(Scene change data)
┌──

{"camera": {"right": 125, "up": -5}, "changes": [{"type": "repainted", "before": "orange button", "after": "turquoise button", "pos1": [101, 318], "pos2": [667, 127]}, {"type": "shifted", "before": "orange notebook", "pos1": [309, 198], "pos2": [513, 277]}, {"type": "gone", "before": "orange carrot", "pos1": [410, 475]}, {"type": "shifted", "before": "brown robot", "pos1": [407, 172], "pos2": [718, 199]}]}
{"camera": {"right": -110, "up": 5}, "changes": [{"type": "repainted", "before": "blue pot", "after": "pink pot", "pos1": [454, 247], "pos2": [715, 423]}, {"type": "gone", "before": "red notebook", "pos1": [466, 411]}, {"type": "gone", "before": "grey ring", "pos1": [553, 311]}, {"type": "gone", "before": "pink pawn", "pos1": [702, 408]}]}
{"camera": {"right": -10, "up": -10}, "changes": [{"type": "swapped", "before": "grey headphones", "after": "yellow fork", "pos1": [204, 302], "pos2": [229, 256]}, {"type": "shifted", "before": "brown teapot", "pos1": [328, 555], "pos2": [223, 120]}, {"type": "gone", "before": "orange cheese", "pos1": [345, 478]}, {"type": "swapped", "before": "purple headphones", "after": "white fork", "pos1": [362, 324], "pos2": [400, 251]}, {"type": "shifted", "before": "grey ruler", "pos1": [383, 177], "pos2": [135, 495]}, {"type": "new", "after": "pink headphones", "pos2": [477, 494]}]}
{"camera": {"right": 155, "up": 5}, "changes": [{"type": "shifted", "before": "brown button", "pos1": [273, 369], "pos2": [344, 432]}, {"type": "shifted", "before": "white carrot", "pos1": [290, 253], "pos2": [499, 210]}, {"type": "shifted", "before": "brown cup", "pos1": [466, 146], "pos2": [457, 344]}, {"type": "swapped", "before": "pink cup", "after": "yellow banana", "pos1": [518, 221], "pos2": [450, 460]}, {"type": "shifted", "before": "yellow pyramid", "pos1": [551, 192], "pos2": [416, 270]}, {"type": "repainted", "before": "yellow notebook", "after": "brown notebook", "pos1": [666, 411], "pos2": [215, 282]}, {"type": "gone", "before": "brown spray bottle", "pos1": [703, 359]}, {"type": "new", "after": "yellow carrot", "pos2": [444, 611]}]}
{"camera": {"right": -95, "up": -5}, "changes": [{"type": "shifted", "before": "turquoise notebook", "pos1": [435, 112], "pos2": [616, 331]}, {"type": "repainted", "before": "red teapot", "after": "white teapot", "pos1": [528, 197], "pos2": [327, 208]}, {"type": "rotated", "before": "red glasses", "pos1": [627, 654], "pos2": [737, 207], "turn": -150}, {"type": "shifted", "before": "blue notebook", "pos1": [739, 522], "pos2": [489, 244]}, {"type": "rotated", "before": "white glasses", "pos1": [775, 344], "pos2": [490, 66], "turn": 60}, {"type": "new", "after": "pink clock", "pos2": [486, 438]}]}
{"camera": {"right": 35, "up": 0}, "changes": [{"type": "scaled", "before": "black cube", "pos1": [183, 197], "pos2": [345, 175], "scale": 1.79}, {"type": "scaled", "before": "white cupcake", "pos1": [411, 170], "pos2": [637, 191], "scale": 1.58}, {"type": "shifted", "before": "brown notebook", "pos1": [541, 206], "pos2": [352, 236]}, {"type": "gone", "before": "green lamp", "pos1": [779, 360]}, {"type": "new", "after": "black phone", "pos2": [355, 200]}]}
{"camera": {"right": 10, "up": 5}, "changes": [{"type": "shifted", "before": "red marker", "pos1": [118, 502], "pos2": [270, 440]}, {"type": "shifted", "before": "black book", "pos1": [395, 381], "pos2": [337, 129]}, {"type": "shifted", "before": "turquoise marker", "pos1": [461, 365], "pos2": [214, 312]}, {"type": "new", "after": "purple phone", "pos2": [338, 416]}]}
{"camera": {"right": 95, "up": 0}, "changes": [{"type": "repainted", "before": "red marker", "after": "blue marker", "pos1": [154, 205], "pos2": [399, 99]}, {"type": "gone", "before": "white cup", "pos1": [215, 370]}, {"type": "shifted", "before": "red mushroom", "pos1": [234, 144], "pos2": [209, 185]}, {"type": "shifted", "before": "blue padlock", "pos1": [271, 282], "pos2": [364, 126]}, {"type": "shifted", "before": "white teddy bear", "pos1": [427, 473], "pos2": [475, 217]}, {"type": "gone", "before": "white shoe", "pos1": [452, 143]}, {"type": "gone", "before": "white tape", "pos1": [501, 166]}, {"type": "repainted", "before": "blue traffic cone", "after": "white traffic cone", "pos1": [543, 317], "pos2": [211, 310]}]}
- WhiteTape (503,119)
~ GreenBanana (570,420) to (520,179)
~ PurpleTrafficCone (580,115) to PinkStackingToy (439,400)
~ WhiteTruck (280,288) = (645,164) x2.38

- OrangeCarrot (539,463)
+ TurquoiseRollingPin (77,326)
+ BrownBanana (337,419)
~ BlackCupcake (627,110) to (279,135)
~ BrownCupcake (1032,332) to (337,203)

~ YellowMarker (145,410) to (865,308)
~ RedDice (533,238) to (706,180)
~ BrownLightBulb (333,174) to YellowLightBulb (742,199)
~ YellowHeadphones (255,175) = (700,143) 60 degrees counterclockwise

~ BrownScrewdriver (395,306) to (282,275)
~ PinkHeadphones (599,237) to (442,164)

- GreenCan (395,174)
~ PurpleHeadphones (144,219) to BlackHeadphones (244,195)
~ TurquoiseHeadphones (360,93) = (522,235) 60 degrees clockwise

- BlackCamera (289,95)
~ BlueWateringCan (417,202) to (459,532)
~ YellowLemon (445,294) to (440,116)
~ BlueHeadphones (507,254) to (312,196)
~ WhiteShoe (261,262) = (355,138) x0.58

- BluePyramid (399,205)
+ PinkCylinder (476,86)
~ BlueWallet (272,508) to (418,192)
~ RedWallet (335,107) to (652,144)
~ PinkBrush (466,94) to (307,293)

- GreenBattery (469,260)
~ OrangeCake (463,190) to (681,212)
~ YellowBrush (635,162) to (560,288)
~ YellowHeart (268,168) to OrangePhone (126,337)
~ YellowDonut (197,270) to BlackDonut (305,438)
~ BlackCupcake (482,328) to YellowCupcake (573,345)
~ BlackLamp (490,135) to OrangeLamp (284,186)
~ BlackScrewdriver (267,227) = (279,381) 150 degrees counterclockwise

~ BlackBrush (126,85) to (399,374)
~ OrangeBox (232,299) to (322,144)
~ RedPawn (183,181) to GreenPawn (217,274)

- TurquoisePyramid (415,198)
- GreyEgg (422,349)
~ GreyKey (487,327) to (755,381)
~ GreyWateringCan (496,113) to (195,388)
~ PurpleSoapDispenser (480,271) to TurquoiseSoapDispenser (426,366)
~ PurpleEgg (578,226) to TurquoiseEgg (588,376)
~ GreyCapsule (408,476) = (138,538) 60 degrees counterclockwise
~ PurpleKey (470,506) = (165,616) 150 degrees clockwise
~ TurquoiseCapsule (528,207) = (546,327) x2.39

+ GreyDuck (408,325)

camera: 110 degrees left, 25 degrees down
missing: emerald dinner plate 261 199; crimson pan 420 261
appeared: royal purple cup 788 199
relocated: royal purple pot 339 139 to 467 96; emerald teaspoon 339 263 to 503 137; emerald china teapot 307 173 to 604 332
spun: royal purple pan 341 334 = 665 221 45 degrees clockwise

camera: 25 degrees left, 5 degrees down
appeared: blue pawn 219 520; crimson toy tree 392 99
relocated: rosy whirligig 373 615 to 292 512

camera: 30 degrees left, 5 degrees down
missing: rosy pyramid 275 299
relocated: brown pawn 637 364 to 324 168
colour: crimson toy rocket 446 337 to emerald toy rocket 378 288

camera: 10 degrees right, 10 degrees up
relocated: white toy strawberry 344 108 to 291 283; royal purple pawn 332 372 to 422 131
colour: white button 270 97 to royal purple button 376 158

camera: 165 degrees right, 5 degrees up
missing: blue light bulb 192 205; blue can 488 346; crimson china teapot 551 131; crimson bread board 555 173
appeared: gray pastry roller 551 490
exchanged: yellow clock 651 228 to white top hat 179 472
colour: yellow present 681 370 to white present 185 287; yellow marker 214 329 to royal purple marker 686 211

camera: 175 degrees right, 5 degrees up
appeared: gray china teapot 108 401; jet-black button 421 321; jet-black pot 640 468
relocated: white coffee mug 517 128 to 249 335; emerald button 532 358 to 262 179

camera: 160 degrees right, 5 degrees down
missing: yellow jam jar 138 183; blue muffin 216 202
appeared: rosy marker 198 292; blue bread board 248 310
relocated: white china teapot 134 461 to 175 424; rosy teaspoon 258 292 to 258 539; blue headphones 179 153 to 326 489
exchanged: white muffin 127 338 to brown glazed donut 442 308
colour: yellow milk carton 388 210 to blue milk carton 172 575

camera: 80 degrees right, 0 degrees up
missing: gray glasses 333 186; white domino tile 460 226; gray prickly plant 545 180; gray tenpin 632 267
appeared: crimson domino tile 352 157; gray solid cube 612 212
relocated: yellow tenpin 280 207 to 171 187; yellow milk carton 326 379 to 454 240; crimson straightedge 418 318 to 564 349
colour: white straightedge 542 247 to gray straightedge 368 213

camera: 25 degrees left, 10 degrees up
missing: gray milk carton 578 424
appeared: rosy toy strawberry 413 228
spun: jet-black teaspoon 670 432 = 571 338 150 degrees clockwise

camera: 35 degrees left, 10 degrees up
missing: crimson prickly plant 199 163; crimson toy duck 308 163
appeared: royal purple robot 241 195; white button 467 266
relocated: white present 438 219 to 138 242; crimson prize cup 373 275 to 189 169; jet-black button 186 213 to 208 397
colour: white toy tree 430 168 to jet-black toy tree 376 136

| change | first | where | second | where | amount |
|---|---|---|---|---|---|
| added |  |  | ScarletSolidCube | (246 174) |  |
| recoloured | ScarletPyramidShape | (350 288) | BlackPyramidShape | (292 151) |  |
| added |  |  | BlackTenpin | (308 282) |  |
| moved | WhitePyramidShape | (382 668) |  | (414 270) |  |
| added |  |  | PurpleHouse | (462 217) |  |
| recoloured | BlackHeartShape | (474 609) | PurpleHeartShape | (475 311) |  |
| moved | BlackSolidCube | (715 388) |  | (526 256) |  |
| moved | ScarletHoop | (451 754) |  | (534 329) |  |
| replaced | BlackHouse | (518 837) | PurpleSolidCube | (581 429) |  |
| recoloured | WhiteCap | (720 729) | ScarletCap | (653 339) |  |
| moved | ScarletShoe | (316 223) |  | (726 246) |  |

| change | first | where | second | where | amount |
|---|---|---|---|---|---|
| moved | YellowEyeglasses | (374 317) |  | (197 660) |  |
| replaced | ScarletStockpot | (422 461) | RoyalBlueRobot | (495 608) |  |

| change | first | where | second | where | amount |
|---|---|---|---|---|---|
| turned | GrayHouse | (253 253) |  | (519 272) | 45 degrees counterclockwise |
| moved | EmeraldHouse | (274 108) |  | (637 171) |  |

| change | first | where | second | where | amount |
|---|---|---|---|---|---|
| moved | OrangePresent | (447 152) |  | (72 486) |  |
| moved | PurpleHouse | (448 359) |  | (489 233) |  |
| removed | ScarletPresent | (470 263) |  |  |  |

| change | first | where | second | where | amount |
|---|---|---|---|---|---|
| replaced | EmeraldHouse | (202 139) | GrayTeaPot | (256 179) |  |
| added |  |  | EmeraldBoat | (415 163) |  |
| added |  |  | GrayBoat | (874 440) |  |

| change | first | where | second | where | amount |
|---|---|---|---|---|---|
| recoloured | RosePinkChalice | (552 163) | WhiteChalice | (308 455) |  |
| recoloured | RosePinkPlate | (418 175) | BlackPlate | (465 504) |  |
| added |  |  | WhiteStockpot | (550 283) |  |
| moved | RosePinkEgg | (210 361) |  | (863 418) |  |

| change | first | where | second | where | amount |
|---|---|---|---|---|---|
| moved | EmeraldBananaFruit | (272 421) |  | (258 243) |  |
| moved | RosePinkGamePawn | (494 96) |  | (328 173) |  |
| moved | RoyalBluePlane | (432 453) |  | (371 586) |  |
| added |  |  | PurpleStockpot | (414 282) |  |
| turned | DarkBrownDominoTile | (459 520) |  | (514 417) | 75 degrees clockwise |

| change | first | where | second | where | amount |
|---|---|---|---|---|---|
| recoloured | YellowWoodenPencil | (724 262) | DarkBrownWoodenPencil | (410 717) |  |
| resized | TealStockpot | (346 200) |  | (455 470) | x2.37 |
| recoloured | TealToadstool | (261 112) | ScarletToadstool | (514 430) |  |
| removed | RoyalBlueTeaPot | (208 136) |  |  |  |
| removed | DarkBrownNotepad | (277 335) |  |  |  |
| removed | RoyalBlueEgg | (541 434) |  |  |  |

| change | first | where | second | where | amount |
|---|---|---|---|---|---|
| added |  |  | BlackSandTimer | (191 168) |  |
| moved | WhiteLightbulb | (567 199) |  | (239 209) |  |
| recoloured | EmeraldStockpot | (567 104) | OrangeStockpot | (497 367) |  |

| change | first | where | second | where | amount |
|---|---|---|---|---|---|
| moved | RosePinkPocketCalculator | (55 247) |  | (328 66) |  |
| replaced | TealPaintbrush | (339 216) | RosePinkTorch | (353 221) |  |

└──

• Assignment:
Starting at the line that has "recoloured | BlackHeartShape" and ending at the line that has "recoloured | WhiteCap", please write out the lines above exactly, leaving out all others.

• Solution to the problem:
| recoloured | BlackHeartShape | (474 609) | PurpleHeartShape | (475 311) |  |
| moved | BlackSolidCube | (715 388) |  | (526 256) |  |
| moved | ScarletHoop | (451 754) |  | (534 329) |  |
| replaced | BlackHouse | (518 837) | PurpleSolidCube | (581 429) |  |
| recoloured | WhiteCap | (720 729) | ScarletCap | (653 339) |  |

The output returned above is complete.